EXERCISE:
Beginning with the line that holds "green stacking toy: 3 -> 1", write out the remaining lines of the material exactly, the last line included.
### RECORD EXTRACTS ###
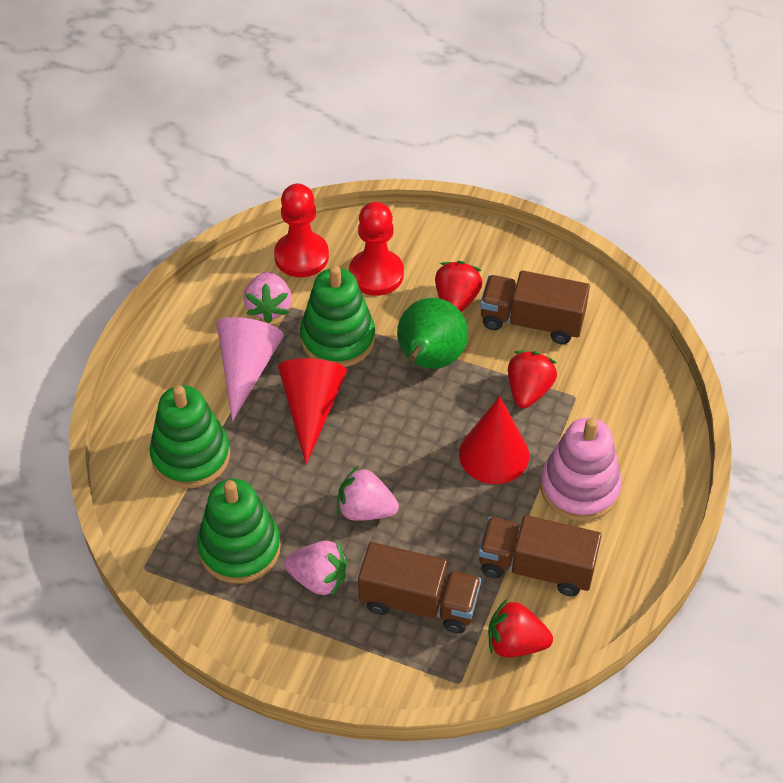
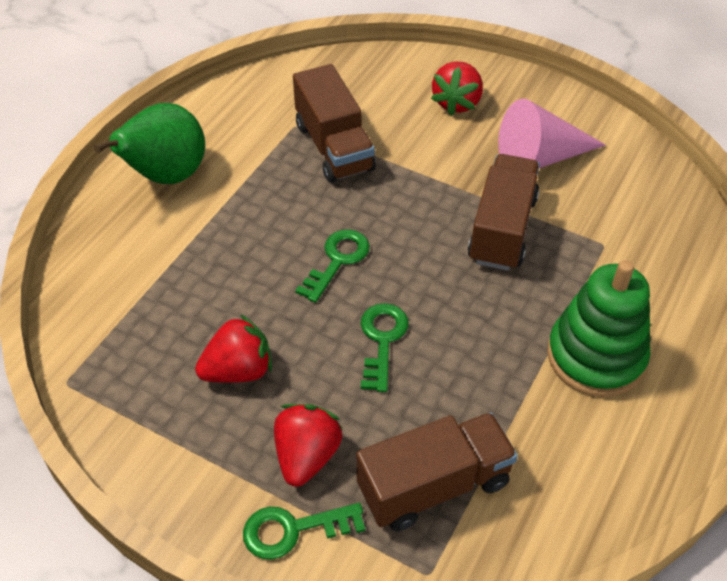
green key: 0 -> 3
green stacking toy: 3 -> 1
pink stacking toy: 1 -> 0
pink strawberry: 3 -> 0
red cone: 2 -> 0
red pawn: 2 -> 0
###
RESPONSE TO THIS TASK:
green stacking toy: 3 -> 1
pink stacking toy: 1 -> 0
pink strawberry: 3 -> 0
red cone: 2 -> 0
red pawn: 2 -> 0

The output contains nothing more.